■ The task ■
Lift out all lines below that contain "plus".

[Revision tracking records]
<<<<

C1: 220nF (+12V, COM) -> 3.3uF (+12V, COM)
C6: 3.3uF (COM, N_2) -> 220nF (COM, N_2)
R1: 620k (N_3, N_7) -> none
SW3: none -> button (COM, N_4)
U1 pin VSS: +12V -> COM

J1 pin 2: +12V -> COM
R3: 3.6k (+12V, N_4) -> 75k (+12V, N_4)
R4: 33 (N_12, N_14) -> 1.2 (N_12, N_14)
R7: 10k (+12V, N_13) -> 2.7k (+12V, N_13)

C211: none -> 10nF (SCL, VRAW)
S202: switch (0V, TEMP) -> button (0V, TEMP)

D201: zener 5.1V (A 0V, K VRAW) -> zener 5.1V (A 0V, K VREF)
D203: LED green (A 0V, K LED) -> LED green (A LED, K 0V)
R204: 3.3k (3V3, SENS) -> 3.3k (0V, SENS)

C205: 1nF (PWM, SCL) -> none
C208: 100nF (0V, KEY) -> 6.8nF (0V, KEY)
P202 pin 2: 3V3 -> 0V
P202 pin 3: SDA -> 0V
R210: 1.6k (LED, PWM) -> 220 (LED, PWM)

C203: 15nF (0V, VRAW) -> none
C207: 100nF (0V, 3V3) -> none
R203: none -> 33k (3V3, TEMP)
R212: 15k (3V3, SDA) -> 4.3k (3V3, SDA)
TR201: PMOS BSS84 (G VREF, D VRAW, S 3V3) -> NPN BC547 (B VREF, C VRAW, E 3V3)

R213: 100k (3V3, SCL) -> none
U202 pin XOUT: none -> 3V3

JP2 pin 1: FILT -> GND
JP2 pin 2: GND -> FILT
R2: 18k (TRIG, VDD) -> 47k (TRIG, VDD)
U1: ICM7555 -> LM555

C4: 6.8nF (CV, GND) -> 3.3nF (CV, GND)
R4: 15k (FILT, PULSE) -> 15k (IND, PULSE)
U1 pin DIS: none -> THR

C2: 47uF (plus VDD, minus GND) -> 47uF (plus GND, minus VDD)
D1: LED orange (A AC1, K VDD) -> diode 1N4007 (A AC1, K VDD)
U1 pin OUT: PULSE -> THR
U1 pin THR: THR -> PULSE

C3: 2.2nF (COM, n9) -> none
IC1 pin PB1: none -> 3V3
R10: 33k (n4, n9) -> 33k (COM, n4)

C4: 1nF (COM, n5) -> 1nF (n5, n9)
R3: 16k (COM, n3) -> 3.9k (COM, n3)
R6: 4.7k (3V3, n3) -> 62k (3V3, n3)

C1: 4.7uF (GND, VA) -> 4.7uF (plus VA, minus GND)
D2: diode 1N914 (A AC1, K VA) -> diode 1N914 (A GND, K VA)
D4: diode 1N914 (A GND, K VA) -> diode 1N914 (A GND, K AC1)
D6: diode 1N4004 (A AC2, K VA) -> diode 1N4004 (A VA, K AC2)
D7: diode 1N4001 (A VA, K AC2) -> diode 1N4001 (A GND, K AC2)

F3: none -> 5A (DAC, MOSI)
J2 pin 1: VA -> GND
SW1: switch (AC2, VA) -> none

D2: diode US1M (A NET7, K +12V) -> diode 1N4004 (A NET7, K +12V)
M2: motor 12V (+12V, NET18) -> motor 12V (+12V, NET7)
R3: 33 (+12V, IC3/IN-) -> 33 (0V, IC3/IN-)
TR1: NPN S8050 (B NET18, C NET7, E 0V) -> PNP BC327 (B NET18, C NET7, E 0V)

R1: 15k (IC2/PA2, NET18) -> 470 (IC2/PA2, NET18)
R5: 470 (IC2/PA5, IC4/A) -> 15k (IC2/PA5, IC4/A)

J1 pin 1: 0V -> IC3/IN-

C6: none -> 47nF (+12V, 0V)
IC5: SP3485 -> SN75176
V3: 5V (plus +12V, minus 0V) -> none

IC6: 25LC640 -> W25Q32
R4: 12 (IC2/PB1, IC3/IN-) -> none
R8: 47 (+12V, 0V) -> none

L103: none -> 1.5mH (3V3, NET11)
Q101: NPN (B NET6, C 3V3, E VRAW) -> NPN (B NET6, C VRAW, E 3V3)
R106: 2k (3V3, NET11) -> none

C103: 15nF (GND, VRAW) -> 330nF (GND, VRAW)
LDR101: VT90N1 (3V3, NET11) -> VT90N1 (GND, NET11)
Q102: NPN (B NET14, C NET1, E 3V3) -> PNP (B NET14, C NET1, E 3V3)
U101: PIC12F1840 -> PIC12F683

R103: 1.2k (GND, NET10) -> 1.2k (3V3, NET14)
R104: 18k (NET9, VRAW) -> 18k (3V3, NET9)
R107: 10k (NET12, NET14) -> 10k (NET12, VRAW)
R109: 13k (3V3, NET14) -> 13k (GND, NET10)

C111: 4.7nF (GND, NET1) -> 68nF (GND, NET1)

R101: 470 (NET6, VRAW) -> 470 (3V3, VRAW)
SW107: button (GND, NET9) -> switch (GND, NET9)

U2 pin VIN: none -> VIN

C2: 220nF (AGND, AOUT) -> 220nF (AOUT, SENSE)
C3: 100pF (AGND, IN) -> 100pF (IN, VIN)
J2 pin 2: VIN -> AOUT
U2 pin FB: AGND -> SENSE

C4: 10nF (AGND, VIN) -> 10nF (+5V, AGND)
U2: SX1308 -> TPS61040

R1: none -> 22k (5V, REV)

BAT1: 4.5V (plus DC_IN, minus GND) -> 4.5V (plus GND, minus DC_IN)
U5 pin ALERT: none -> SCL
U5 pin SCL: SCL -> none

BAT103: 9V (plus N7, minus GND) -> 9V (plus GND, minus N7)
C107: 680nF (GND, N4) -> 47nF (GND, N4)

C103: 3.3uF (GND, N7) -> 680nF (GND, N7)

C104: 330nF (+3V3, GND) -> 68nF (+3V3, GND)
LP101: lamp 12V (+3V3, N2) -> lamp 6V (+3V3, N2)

>>>>

■ Result of the exercise ■
C2: 47uF (plus VDD, minus GND) -> 47uF (plus GND, minus VDD)
C1: 4.7uF (GND, VA) -> 4.7uF (plus VA, minus GND)
V3: 5V (plus +12V, minus 0V) -> none
BAT1: 4.5V (plus DC_IN, minus GND) -> 4.5V (plus GND, minus DC_IN)
BAT103: 9V (plus N7, minus GND) -> 9V (plus GND, minus N7)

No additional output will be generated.